Job -> Everything in the data below is left aside except the lines from the one containing "camera: 60 degrees left, 10 degrees down" through the one containing "green scissors [581,126,612,166]"; repeat those exactly.

Records shown ->

---

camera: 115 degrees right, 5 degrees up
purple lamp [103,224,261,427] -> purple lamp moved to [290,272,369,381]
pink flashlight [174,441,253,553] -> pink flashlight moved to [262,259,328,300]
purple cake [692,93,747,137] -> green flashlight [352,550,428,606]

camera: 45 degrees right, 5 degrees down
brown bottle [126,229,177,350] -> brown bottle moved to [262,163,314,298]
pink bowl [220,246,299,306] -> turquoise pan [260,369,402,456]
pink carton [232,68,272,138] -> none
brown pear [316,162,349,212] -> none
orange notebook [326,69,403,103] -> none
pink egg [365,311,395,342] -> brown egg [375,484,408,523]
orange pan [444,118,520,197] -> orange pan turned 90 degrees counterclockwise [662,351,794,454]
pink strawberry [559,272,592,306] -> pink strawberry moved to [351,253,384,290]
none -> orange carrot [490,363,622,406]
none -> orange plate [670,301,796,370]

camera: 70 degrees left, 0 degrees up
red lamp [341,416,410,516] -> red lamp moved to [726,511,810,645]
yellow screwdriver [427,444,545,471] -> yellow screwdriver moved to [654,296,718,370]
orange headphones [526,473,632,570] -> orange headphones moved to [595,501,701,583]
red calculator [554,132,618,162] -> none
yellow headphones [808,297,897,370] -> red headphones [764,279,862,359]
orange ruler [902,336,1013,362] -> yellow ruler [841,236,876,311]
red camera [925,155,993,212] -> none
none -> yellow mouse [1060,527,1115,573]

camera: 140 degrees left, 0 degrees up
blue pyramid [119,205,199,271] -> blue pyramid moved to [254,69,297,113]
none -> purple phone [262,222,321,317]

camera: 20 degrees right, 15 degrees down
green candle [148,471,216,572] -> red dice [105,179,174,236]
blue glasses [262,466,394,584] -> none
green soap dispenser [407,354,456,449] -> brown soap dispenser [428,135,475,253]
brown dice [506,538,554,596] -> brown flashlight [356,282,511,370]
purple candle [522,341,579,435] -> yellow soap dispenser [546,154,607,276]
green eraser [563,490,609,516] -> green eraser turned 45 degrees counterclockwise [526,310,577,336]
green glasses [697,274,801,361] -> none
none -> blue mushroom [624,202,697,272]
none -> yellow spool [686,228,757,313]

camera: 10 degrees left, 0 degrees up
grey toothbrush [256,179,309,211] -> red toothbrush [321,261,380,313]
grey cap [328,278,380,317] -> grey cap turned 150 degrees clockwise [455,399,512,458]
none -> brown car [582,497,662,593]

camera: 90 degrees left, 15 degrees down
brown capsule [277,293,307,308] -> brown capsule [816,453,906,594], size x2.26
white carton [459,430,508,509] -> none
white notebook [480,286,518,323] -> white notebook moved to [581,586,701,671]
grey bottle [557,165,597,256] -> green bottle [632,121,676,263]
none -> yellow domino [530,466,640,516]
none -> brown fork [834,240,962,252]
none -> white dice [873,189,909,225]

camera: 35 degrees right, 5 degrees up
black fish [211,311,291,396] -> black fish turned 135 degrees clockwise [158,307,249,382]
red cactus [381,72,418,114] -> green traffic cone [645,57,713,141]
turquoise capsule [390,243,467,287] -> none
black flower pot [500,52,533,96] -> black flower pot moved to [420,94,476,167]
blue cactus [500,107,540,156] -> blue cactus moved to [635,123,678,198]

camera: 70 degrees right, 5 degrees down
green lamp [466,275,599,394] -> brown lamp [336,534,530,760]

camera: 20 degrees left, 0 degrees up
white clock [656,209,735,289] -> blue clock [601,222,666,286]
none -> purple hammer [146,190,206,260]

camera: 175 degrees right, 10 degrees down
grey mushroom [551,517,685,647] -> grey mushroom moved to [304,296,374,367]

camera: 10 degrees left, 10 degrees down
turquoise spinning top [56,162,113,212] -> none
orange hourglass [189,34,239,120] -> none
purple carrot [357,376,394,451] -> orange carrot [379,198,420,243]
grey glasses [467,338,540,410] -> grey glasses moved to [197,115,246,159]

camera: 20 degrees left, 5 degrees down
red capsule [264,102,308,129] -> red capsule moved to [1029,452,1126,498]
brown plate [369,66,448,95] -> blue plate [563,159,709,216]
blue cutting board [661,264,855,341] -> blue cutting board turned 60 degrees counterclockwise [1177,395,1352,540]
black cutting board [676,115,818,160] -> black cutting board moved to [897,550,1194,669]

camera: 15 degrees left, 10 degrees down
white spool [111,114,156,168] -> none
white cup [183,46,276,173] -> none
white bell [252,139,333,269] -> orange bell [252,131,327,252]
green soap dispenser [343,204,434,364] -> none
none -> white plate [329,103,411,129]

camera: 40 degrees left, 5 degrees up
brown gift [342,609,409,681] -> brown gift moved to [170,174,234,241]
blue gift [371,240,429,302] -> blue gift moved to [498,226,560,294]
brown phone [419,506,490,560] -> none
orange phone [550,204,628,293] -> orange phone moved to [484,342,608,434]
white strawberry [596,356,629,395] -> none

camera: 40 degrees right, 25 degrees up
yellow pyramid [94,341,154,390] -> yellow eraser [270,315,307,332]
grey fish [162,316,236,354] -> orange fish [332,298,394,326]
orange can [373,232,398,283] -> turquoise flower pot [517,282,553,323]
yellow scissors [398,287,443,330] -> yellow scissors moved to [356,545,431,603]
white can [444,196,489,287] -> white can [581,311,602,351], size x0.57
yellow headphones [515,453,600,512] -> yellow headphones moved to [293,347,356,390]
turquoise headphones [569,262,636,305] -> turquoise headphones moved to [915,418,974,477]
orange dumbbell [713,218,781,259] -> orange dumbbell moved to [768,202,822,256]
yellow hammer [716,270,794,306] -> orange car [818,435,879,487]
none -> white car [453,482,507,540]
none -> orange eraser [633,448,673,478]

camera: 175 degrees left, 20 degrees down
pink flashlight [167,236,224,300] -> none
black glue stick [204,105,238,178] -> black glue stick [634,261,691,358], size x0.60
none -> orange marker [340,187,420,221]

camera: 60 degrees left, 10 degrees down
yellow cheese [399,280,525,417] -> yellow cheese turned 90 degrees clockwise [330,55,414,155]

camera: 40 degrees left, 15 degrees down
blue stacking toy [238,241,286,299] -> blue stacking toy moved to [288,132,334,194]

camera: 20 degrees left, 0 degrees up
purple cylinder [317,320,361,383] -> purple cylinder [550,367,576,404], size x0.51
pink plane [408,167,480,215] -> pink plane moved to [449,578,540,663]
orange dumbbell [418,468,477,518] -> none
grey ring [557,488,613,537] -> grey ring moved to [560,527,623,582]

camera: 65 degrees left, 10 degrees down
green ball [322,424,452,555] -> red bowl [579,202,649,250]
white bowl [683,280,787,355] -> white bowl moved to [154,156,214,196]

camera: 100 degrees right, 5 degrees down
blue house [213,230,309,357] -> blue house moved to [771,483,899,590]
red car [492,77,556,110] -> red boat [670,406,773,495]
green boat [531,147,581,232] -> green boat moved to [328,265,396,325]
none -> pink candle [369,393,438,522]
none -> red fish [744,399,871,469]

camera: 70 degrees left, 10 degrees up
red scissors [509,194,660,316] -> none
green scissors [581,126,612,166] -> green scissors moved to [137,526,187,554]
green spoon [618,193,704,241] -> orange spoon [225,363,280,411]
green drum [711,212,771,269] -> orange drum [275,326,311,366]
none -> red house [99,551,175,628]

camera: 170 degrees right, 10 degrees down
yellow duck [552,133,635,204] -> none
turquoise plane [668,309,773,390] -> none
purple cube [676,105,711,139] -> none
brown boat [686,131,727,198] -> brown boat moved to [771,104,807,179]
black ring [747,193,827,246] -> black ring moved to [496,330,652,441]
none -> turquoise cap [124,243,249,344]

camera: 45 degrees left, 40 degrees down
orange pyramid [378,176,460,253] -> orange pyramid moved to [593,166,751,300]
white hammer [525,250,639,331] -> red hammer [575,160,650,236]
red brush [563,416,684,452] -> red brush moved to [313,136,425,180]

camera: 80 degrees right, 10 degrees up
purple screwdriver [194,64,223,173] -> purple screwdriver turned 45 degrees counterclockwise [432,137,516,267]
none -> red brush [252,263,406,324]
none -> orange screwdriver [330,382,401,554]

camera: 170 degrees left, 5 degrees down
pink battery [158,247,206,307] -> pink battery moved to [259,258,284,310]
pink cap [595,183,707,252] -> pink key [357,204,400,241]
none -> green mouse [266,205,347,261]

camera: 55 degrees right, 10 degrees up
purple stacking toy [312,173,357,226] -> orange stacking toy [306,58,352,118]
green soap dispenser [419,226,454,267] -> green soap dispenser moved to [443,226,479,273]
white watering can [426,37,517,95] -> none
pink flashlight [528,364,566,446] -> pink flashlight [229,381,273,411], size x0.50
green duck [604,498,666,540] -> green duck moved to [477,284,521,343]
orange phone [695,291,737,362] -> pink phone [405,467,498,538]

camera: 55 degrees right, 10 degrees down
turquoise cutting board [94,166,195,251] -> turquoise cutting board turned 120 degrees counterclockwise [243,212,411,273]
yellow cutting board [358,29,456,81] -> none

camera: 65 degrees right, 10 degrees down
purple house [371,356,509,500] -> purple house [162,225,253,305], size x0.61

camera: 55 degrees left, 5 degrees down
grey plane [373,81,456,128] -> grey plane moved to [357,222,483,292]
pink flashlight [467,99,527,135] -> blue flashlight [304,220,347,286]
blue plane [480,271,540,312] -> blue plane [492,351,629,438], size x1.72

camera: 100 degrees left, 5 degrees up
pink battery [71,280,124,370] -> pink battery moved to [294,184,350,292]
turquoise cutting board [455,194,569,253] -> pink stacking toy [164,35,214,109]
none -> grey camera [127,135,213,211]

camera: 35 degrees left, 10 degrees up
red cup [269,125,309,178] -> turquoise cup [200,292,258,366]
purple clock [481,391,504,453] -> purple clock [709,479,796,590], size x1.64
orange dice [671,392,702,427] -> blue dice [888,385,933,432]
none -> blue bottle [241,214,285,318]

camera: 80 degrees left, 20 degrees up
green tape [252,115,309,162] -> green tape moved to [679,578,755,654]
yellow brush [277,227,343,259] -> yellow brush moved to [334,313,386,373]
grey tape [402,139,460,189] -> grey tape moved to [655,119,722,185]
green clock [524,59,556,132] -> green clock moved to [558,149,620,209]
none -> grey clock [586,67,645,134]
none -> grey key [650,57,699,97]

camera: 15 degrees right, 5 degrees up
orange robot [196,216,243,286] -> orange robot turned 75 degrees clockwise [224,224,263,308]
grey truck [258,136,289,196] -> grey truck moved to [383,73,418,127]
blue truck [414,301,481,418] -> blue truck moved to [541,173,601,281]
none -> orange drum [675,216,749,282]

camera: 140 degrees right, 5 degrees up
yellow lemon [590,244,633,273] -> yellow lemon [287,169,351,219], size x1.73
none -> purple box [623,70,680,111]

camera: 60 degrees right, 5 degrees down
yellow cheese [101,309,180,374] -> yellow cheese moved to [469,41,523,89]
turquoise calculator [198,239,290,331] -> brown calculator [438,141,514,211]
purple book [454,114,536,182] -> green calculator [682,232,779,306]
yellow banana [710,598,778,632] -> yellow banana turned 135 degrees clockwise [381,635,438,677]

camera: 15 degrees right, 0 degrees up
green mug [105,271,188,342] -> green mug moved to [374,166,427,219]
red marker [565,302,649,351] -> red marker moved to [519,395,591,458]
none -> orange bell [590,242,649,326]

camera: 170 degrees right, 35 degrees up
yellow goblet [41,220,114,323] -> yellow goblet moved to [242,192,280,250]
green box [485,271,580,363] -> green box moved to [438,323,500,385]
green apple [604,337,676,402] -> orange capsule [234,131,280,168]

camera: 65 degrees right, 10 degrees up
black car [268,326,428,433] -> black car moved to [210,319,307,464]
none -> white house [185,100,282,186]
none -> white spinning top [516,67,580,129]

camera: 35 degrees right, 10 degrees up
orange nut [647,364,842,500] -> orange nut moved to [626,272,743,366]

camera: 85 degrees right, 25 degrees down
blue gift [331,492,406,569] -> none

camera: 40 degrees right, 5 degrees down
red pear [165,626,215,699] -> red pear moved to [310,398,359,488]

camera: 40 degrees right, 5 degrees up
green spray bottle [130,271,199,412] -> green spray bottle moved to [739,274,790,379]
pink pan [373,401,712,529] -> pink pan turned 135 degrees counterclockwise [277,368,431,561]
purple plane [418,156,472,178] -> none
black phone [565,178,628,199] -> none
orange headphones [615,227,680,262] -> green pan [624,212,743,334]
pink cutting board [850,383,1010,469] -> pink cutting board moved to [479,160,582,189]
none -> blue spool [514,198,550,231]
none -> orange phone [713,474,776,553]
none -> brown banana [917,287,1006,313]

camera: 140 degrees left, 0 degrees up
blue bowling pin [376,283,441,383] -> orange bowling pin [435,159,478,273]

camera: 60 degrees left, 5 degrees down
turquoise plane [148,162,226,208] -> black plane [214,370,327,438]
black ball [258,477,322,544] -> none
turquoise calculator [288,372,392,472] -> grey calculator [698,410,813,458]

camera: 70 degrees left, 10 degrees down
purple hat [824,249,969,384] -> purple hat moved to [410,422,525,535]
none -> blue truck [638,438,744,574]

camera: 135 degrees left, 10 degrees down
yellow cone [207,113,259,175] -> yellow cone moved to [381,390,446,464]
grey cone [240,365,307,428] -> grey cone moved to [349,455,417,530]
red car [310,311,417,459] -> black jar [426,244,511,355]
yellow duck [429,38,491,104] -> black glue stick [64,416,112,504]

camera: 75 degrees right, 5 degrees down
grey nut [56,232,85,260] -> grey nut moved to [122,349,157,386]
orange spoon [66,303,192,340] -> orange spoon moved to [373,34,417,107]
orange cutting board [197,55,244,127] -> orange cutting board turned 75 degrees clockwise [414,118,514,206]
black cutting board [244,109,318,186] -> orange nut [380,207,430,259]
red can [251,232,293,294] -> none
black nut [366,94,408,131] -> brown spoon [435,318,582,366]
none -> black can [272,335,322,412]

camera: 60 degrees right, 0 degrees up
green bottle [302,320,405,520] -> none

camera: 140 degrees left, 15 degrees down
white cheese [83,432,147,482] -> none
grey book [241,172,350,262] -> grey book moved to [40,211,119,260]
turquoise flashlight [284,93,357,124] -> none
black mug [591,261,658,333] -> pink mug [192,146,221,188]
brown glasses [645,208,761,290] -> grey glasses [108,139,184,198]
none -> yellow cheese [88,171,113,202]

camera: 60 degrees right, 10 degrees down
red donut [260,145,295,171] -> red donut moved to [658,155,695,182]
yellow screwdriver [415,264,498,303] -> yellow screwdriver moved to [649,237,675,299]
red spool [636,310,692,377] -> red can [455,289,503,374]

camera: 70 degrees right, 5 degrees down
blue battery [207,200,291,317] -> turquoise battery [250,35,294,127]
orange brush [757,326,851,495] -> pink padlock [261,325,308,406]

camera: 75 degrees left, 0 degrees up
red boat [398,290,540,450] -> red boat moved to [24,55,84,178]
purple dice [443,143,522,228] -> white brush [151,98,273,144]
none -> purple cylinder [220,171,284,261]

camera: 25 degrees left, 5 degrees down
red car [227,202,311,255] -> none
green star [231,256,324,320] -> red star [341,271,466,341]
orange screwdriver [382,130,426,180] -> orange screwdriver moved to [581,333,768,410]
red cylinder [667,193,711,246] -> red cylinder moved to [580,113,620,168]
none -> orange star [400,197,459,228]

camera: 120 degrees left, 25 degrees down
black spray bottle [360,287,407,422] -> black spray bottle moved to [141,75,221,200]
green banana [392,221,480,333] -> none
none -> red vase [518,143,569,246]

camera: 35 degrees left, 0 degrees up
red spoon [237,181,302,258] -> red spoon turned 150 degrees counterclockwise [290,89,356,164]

---

Result for this exercise ->
camera: 60 degrees left, 10 degrees down
yellow cheese [399,280,525,417] -> yellow cheese turned 90 degrees clockwise [330,55,414,155]

camera: 40 degrees left, 15 degrees down
blue stacking toy [238,241,286,299] -> blue stacking toy moved to [288,132,334,194]

camera: 20 degrees left, 0 degrees up
purple cylinder [317,320,361,383] -> purple cylinder [550,367,576,404], size x0.51
pink plane [408,167,480,215] -> pink plane moved to [449,578,540,663]
orange dumbbell [418,468,477,518] -> none
grey ring [557,488,613,537] -> grey ring moved to [560,527,623,582]

camera: 65 degrees left, 10 degrees down
green ball [322,424,452,555] -> red bowl [579,202,649,250]
white bowl [683,280,787,355] -> white bowl moved to [154,156,214,196]

camera: 100 degrees right, 5 degrees down
blue house [213,230,309,357] -> blue house moved to [771,483,899,590]
red car [492,77,556,110] -> red boat [670,406,773,495]
green boat [531,147,581,232] -> green boat moved to [328,265,396,325]
none -> pink candle [369,393,438,522]
none -> red fish [744,399,871,469]

camera: 70 degrees left, 10 degrees up
red scissors [509,194,660,316] -> none
green scissors [581,126,612,166] -> green scissors moved to [137,526,187,554]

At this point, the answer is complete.